Records for this task:
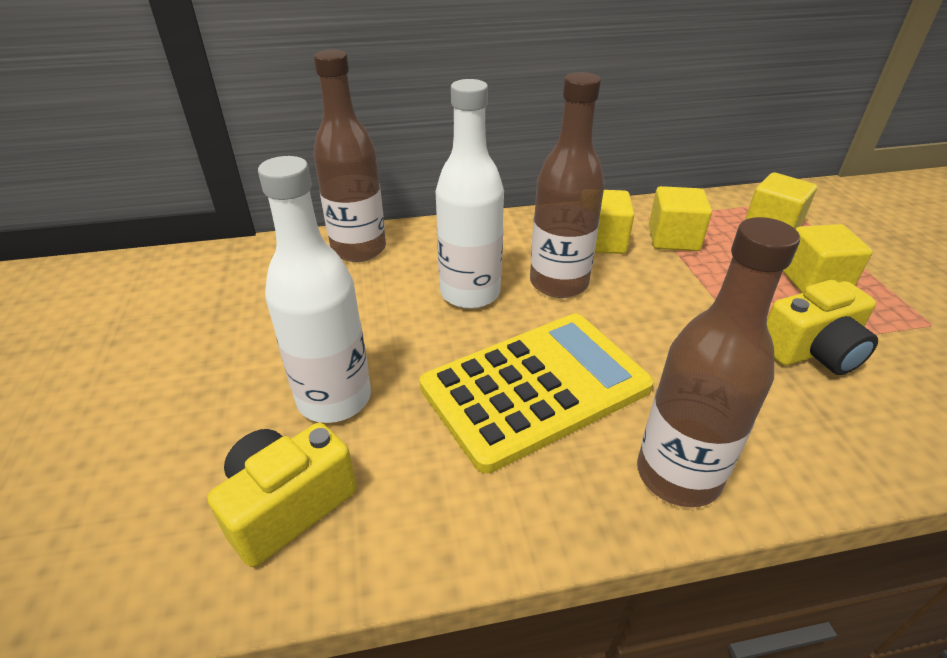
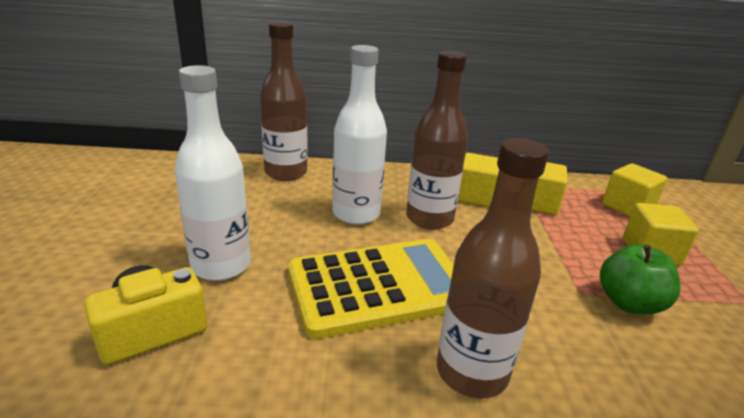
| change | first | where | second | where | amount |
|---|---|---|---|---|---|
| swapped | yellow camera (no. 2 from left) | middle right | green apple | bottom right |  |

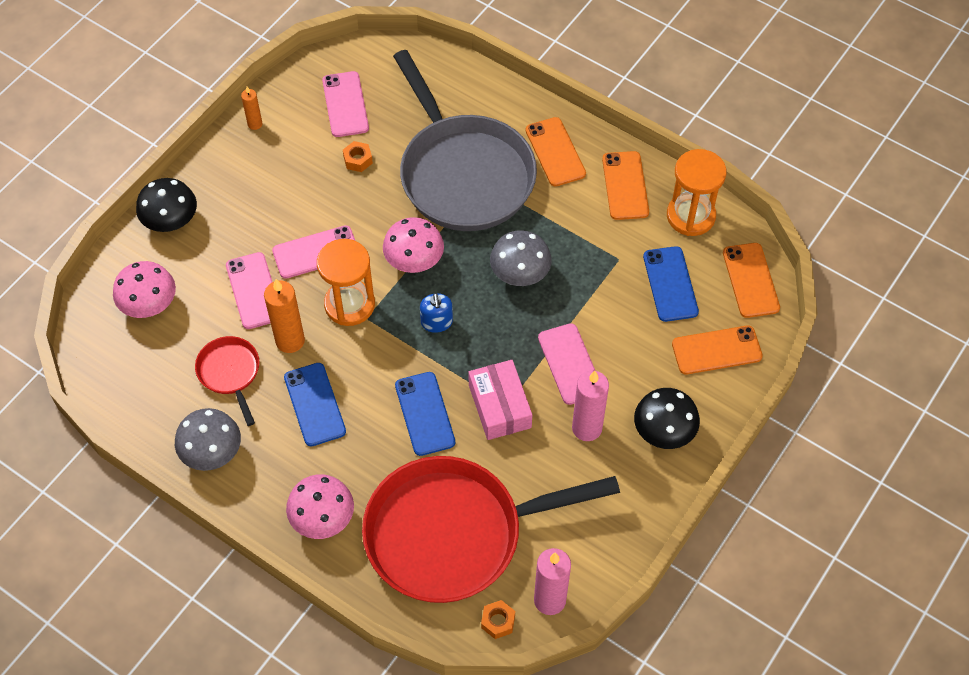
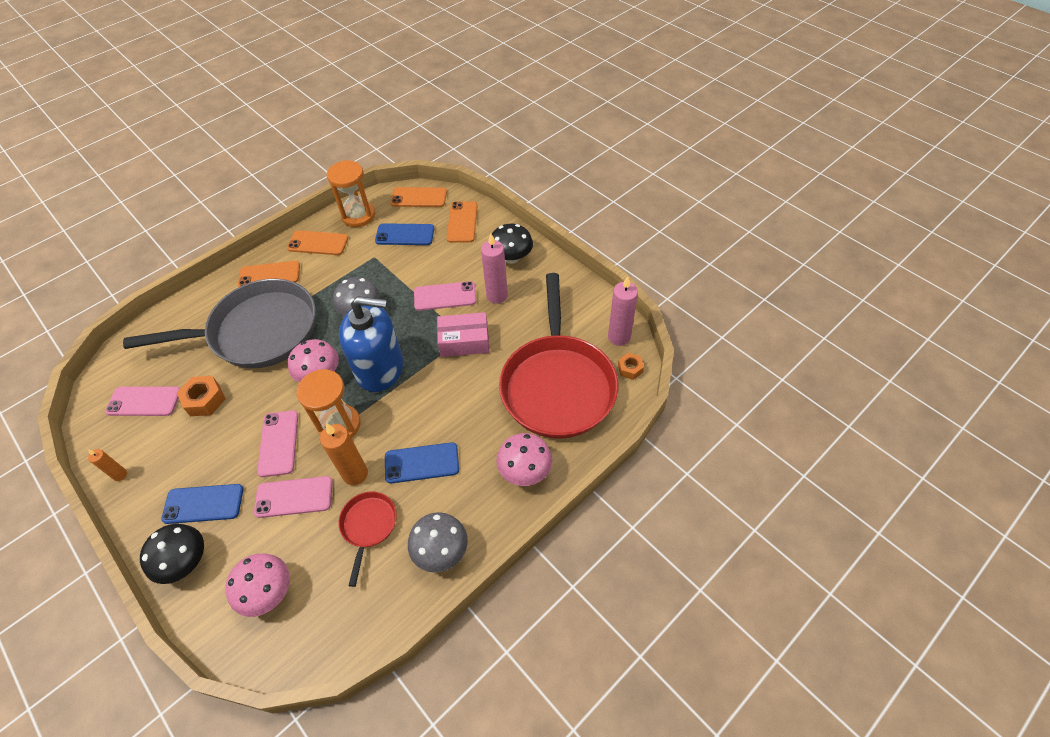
| change | first | where | second | where | amount |
|---|---|---|---|---|---|
| rotated | red pan (no. 1 from left) | middle left |  | bottom centre | 105 degrees clockwise |
| scaled | orange nut (no. 1 from left) | top centre |  | middle left | x1.58 |
| shifted | blue phone (no. 2 from left in the first image) | centre | blue phone (no. 1 from left) | bottom left |  |
| scaled | blue soap dispenser | centre |  | centre | x2.39 |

Work instructions: Transcribe the records verbatim, excluding pictures.

Output of the exercise:
| change | first | where | second | where | amount |
|---|---|---|---|---|---|
| swapped | yellow camera (no. 2 from left) | middle right | green apple | bottom right |  |

| change | first | where | second | where | amount |
|---|---|---|---|---|---|
| rotated | red pan (no. 1 from left) | middle left |  | bottom centre | 105 degrees clockwise |
| scaled | orange nut (no. 1 from left) | top centre |  | middle left | x1.58 |
| shifted | blue phone (no. 2 from left in the first image) | centre | blue phone (no. 1 from left) | bottom left |  |
| scaled | blue soap dispenser | centre |  | centre | x2.39 |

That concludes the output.